__DIRECTIONS FOR THIS TASK__
Only lines containing "STEPPER" belong in the answer, each copied from the entries below.

__INFORMATION__
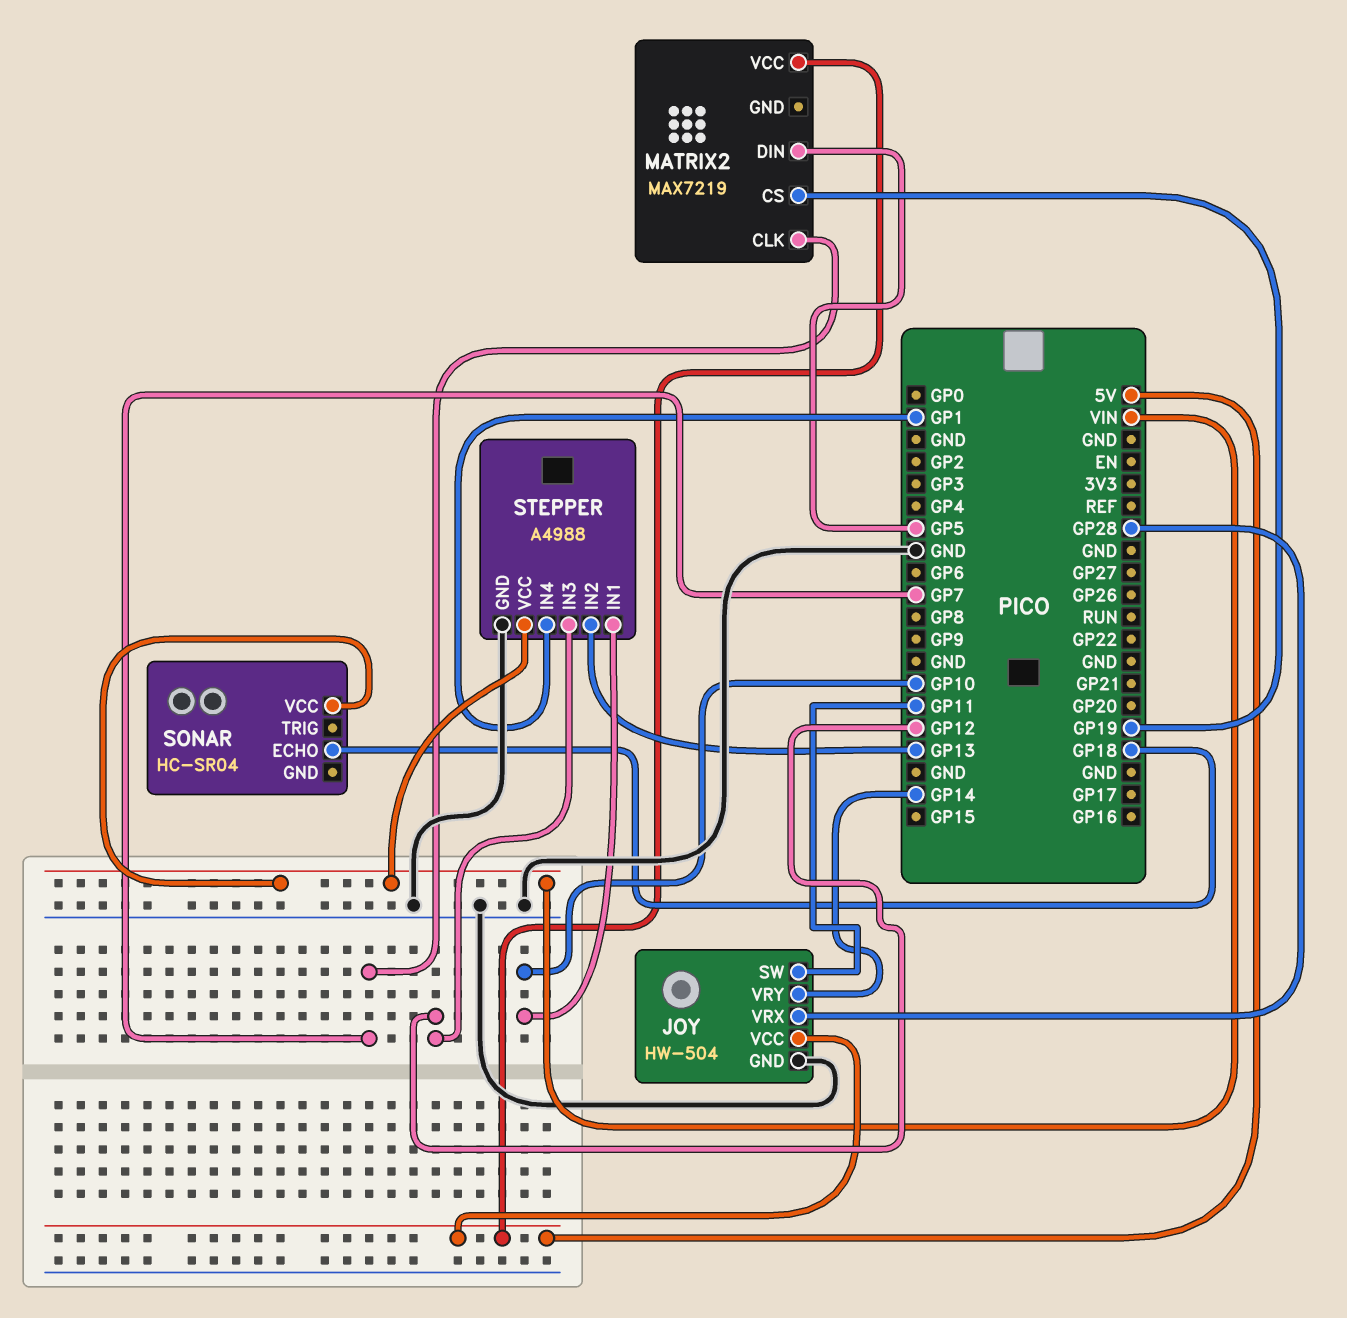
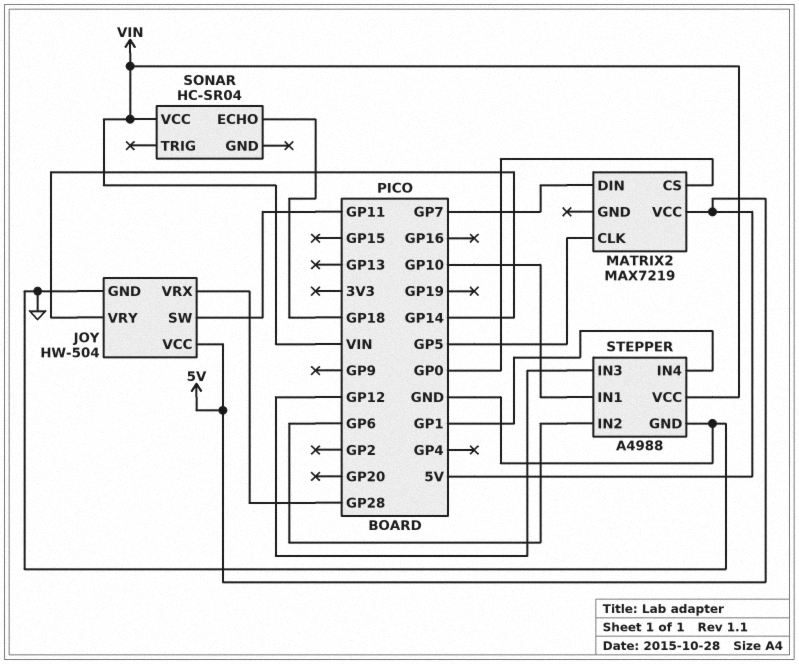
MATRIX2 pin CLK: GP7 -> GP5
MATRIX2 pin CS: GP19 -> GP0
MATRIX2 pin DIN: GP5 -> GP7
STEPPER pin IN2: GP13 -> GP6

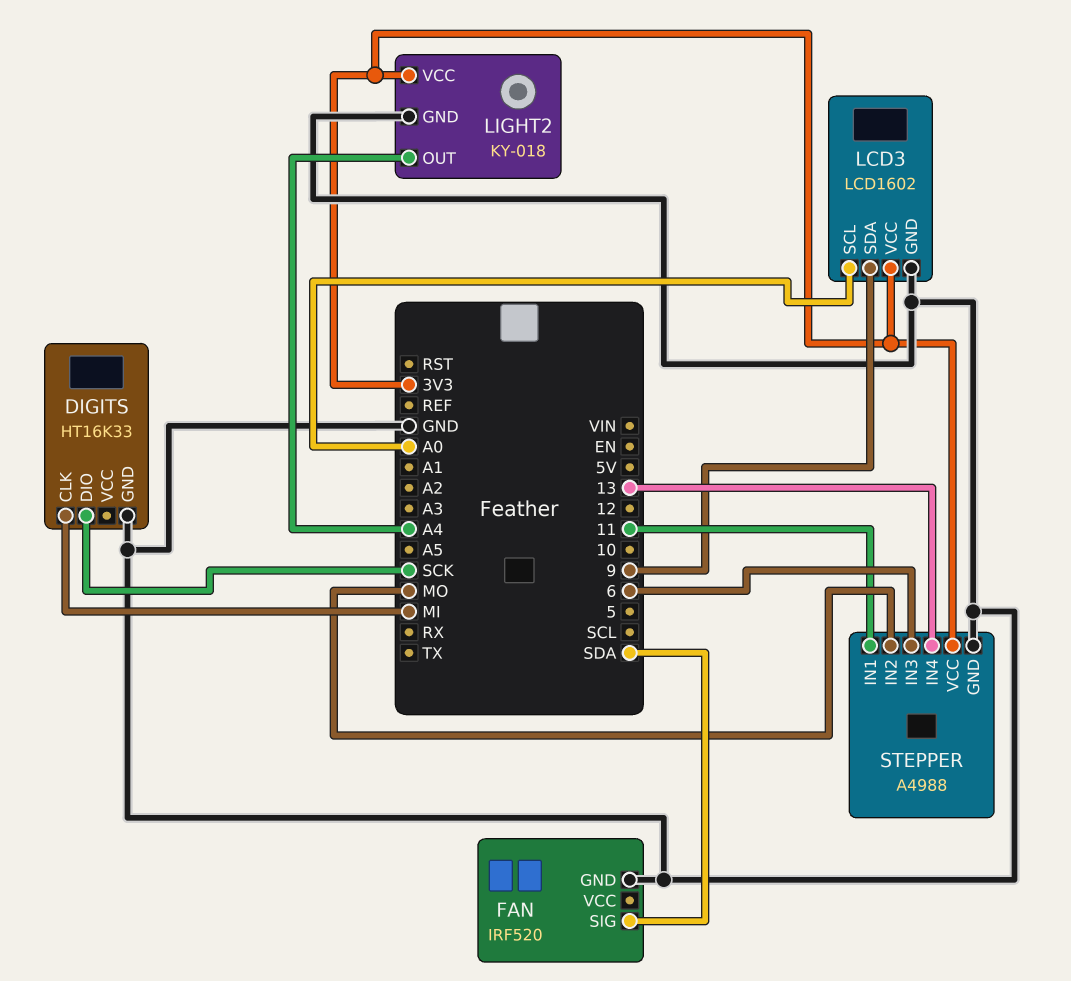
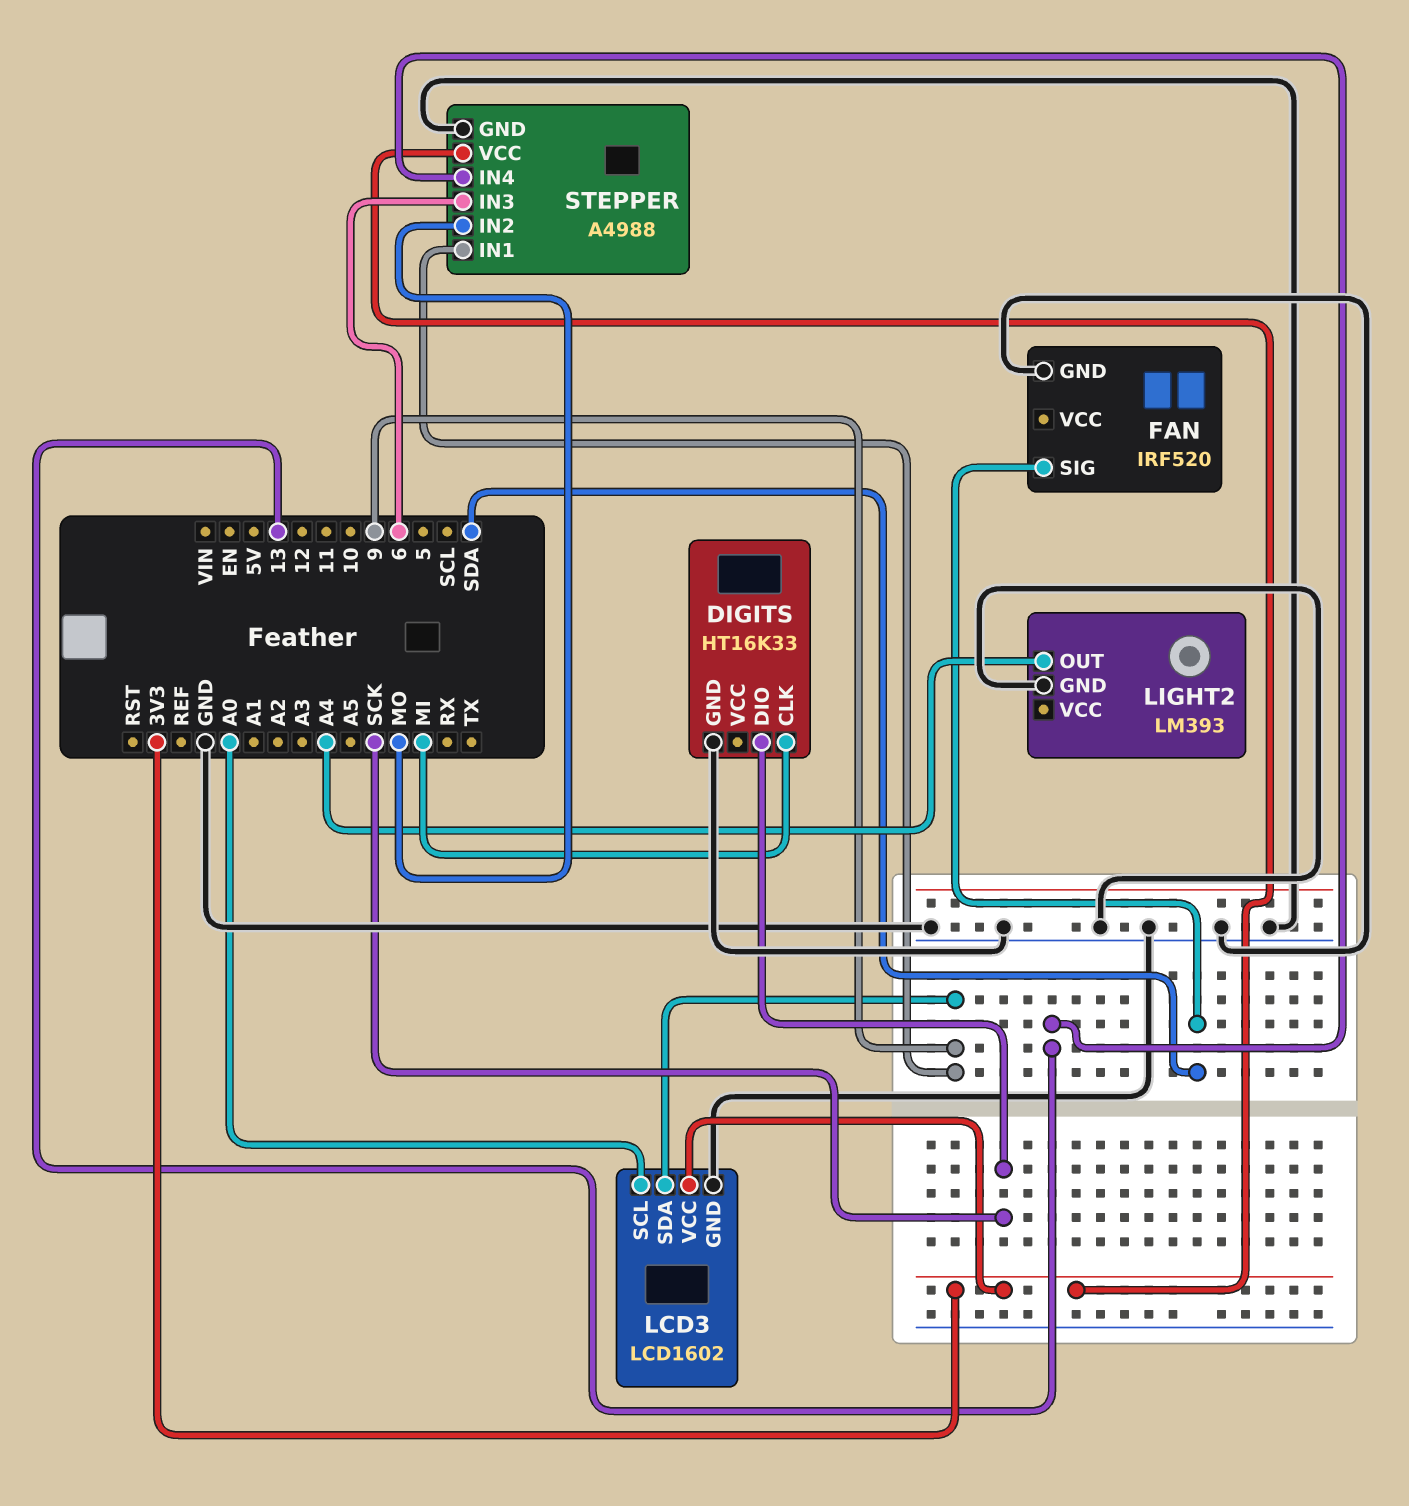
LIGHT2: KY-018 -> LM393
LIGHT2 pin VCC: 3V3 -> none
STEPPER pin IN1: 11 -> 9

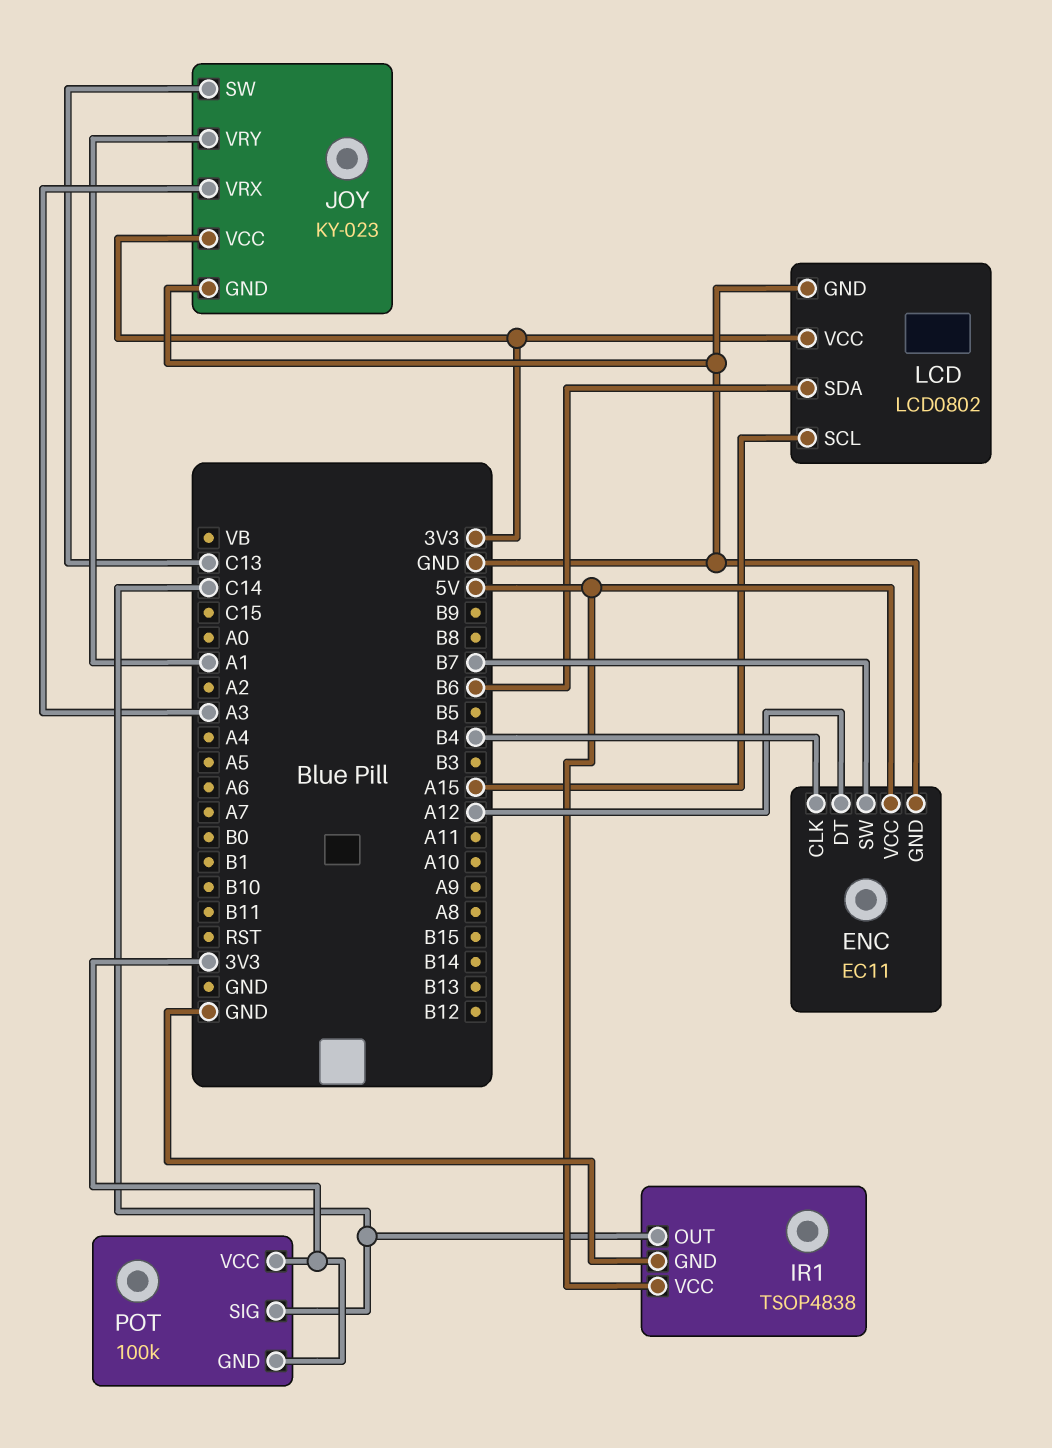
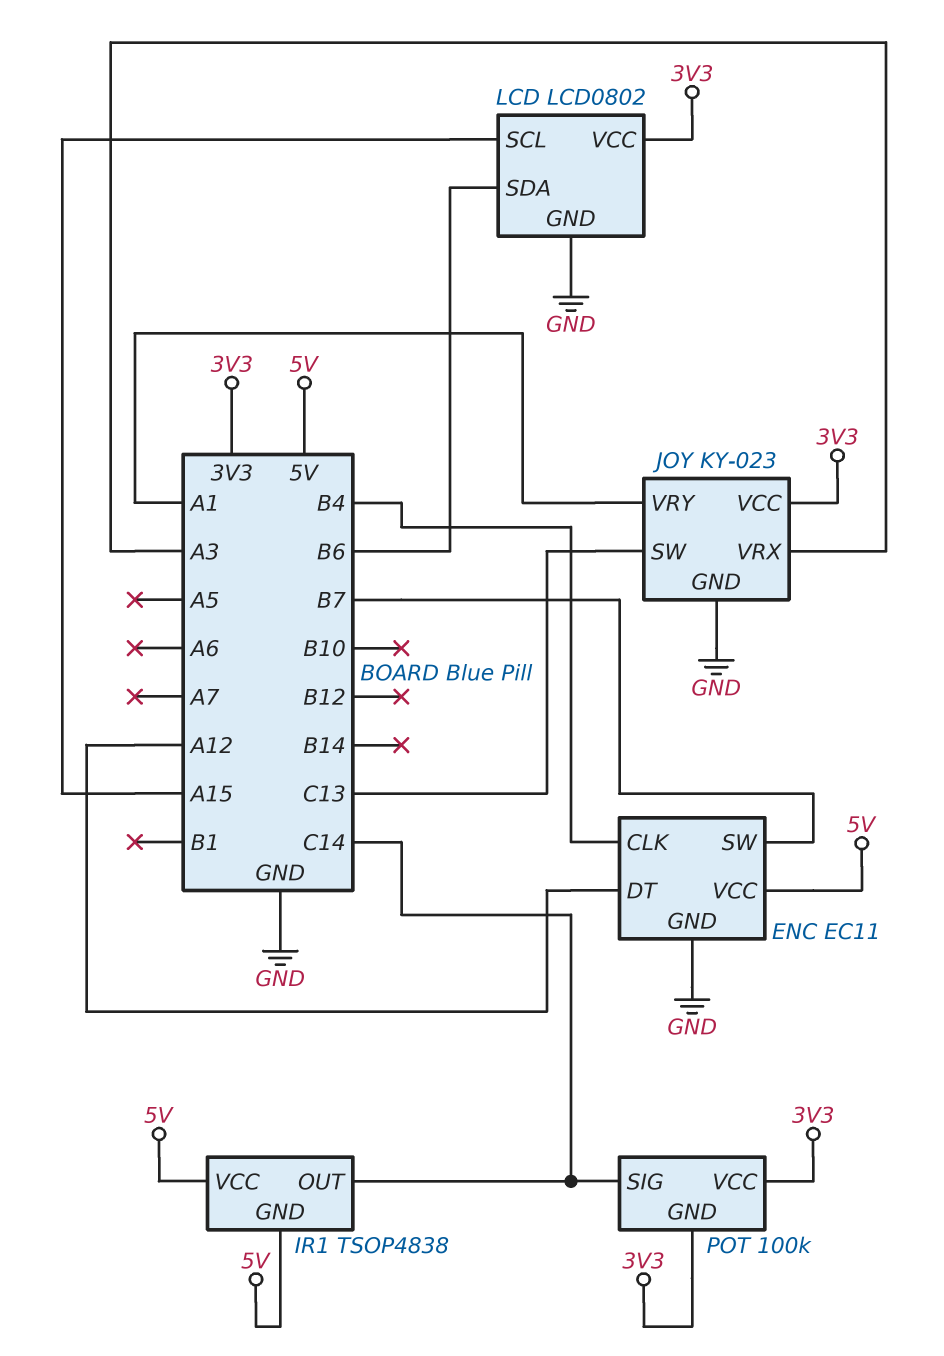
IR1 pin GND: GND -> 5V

__ANSWER SPACE__
STEPPER pin IN2: GP13 -> GP6
STEPPER pin IN1: 11 -> 9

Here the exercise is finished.